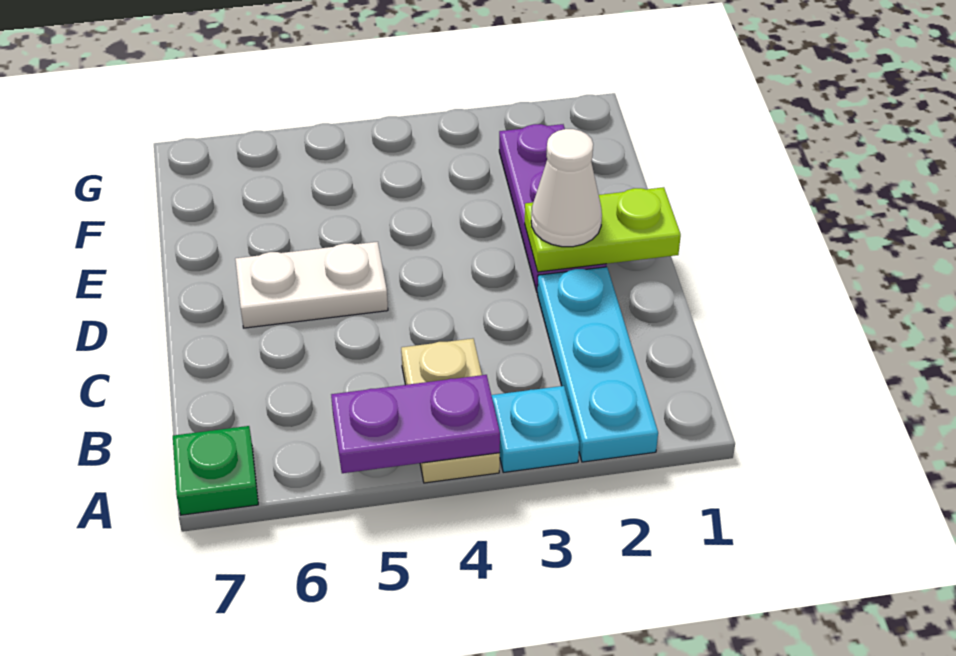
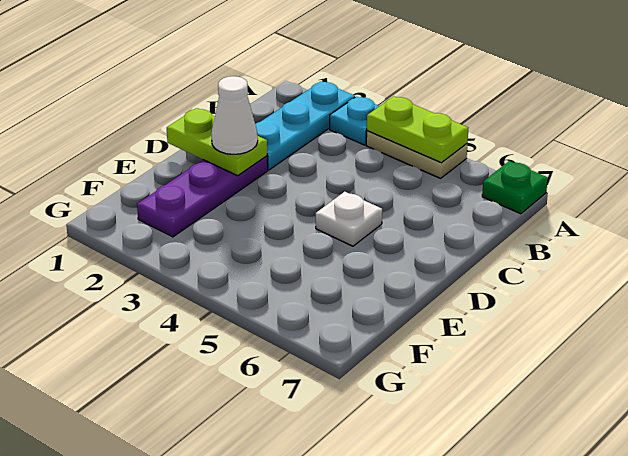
tan plate A4:B4 level 1 -> tan plate A4:A5 level 1
purple plate A4:A5 level 2 -> lime plate A4:A5 level 2
white plate D5:D6 level 1 -> white plate D5 level 1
*****
- **Task objective**:
Output the data exactly. Pictures don't belong in the result.

- **Answer for this exercise**:
tan plate A4:B4 level 1 -> tan plate A4:A5 level 1
purple plate A4:A5 level 2 -> lime plate A4:A5 level 2
white plate D5:D6 level 1 -> white plate D5 level 1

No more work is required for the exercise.